§ Data block
____
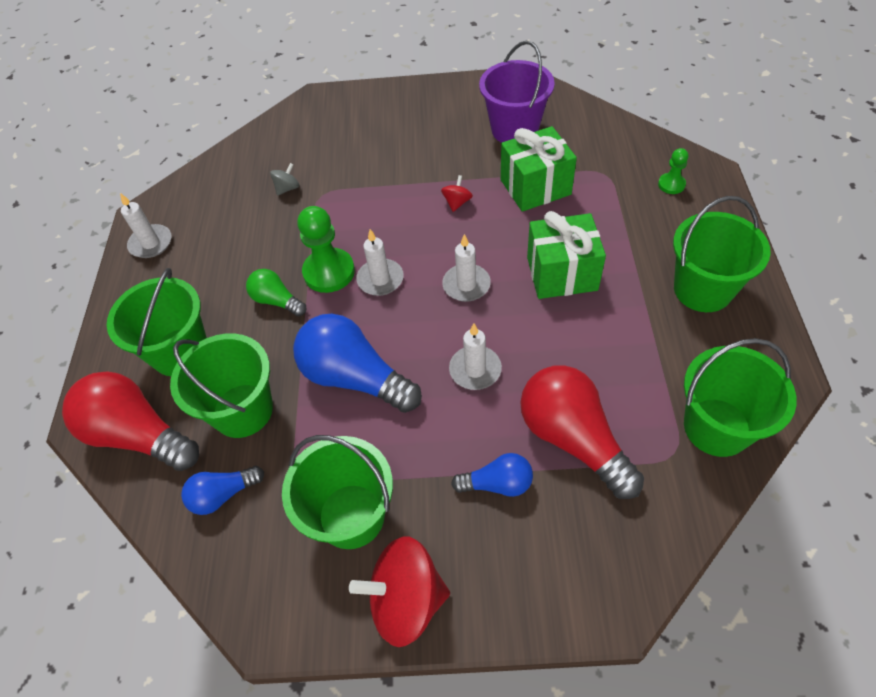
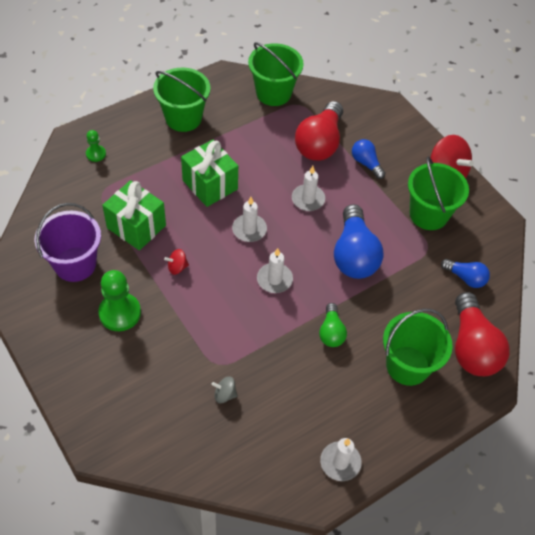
camera: 130 degrees left, 0 degrees up
(243, 410) = (416, 300): green bucket -> none
(329, 272) = (287, 314): green pawn -> green pawn (120, 313)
____
With the pictures removed, return the full listing exactly as given.

camera: 130 degrees left, 0 degrees up
(243, 410) = (416, 300): green bucket -> none
(329, 272) = (287, 314): green pawn -> green pawn (120, 313)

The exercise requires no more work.